In the listing below, the lines starting with the line with "missing: red sphere [41 389 109 451]" and going on through the line with "exchanged: red shoe" are to be reproduced exactly, and only those.

# Exercise data:

»»

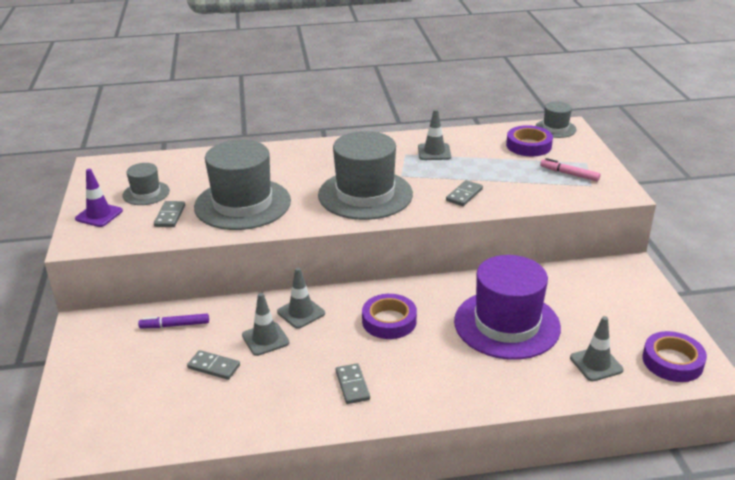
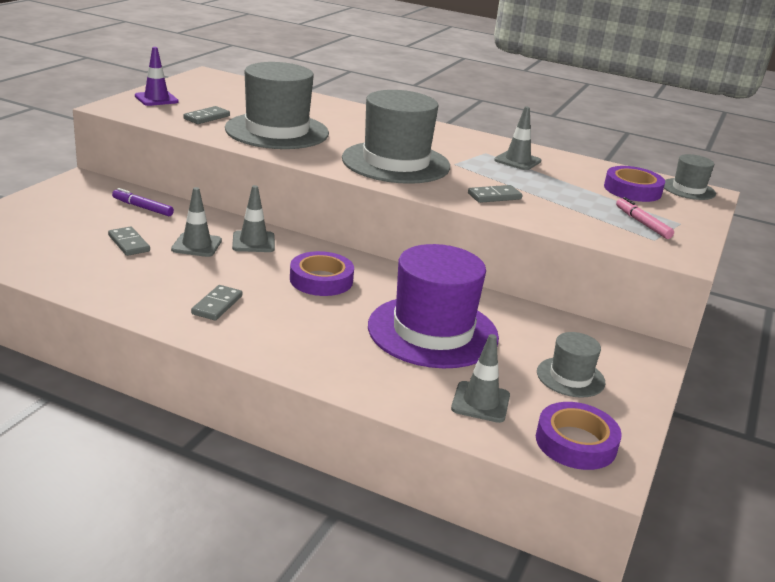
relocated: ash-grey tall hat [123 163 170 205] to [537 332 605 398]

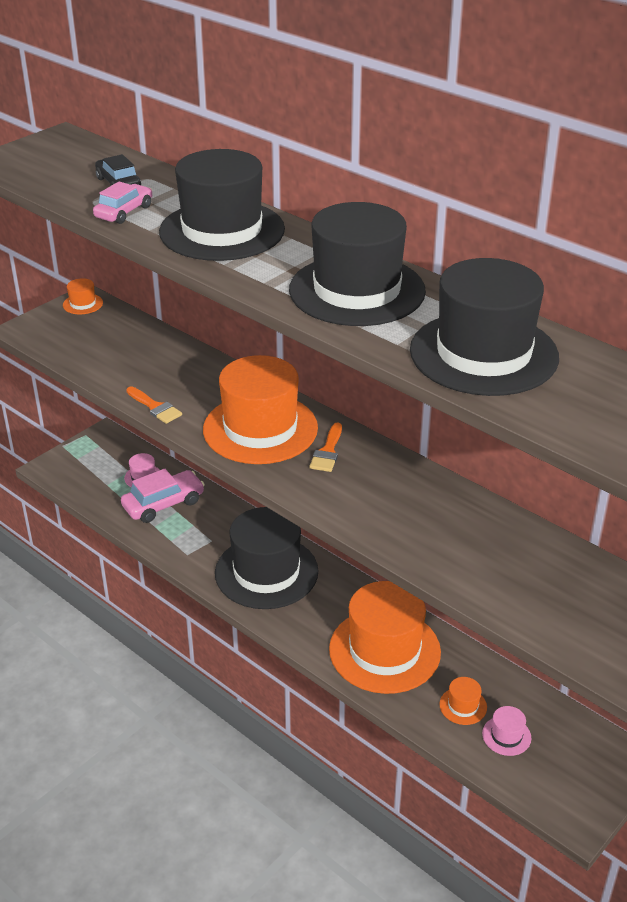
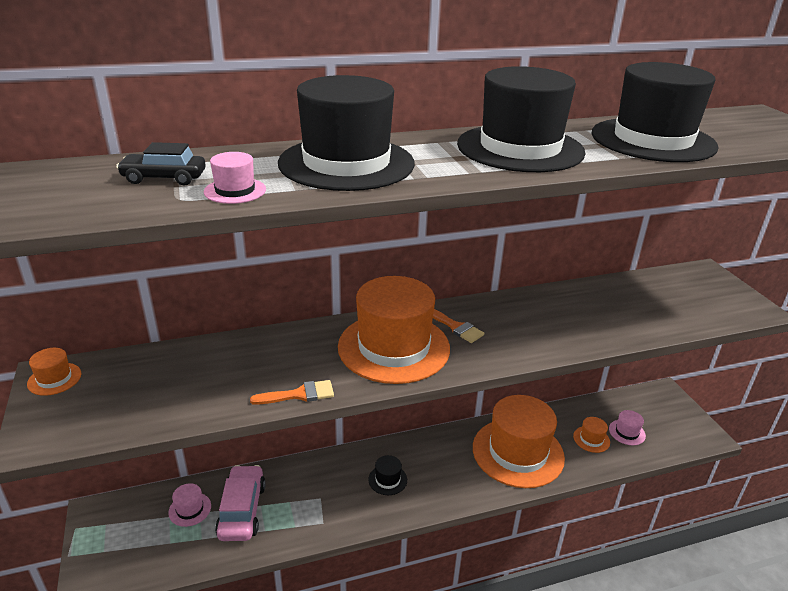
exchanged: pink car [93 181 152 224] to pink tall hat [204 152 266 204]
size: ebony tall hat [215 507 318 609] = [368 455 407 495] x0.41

««
»»

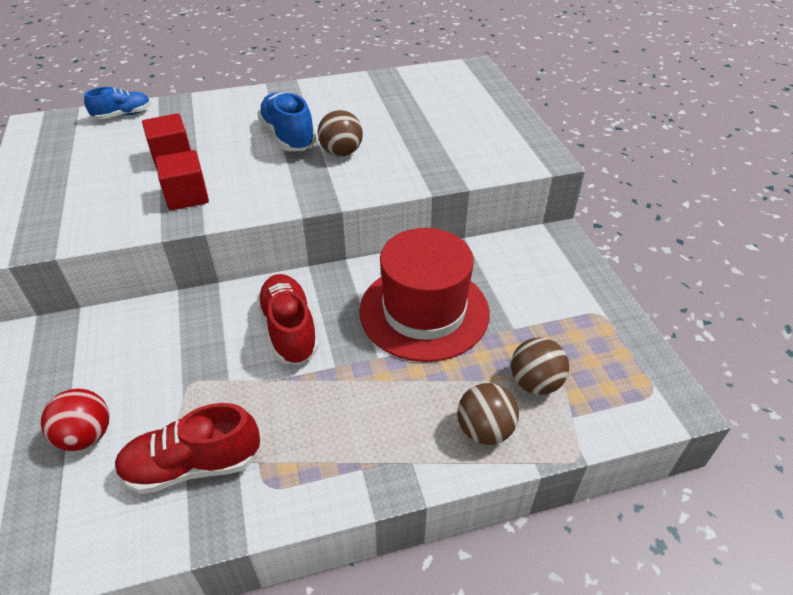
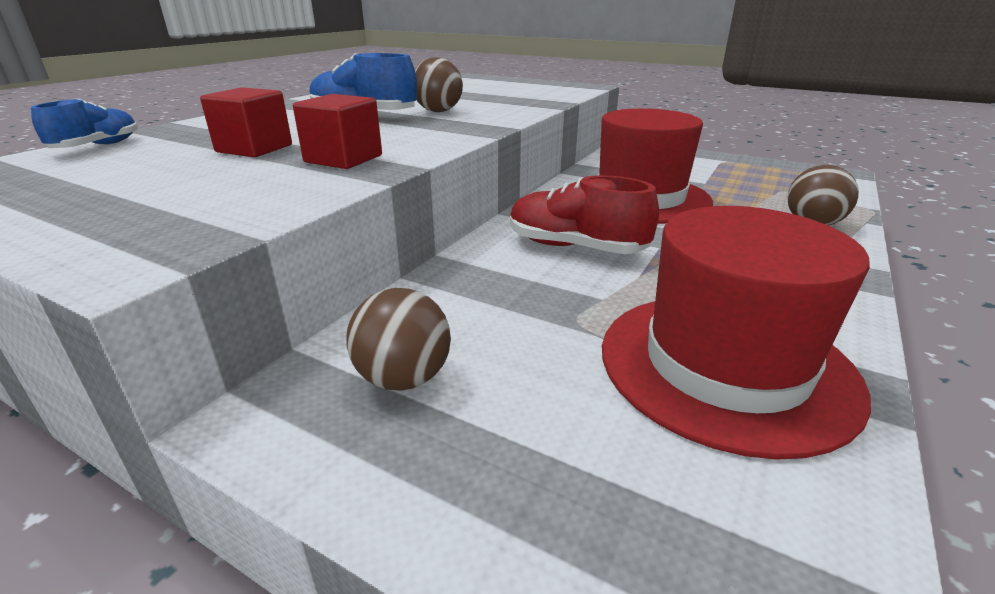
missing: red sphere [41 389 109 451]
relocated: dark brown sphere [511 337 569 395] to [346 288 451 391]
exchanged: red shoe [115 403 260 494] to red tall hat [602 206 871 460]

««

# Response area:
missing: red sphere [41 389 109 451]
relocated: dark brown sphere [511 337 569 395] to [346 288 451 391]
exchanged: red shoe [115 403 260 494] to red tall hat [602 206 871 460]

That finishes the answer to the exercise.